With the pictures omitted, repeat exactly the lines below starting with the line that has "pink star: (25, 102) -> (31, 98), moved" and going on through the line that has "pink line: (34, 116) -> (91, 224), moved".

=== Data extract ===

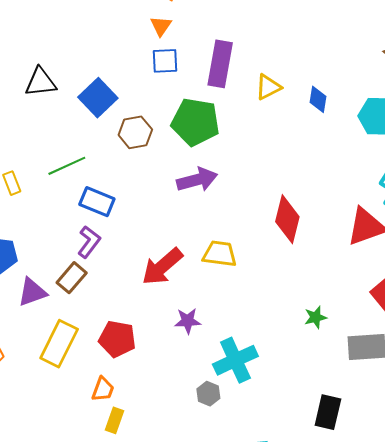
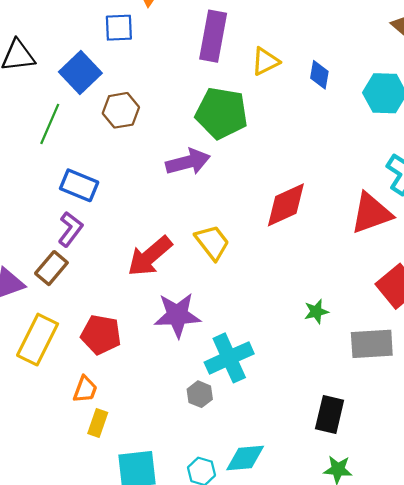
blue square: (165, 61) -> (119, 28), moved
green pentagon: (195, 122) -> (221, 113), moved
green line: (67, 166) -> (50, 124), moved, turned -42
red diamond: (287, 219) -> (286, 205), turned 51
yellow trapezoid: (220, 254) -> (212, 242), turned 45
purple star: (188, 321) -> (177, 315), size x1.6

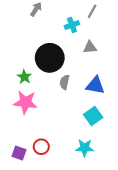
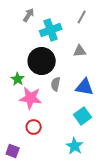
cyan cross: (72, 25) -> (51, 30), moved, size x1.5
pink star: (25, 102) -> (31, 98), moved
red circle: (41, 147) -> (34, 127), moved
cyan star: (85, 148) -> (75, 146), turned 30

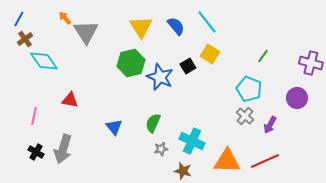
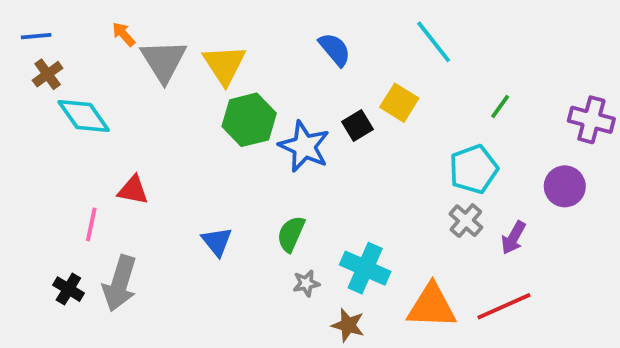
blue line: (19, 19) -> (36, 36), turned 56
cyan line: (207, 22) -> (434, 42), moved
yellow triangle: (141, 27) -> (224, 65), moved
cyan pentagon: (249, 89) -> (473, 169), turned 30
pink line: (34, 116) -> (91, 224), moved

===
=== Data extract ===

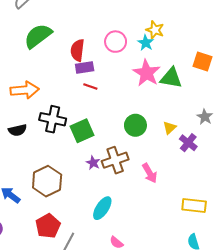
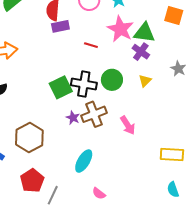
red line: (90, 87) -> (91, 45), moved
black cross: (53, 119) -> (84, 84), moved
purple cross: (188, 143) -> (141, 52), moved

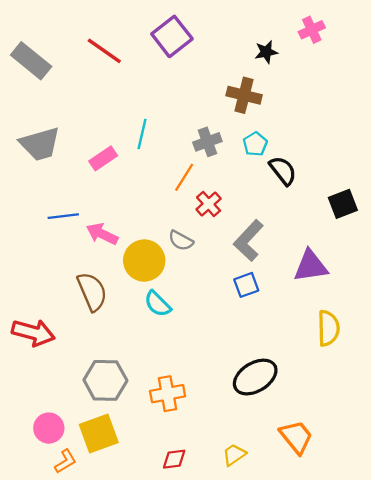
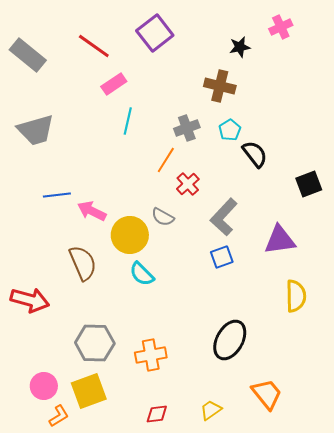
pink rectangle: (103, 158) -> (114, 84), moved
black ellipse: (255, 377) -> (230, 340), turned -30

===

*Completed task*
pink star: (25, 102) -> (31, 98), moved
red circle: (41, 147) -> (34, 127), moved
cyan star: (85, 148) -> (75, 146), turned 30

blue line: (19, 19) -> (36, 36), turned 56
cyan line: (207, 22) -> (434, 42), moved
yellow triangle: (141, 27) -> (224, 65), moved
cyan pentagon: (249, 89) -> (473, 169), turned 30
pink line: (34, 116) -> (91, 224), moved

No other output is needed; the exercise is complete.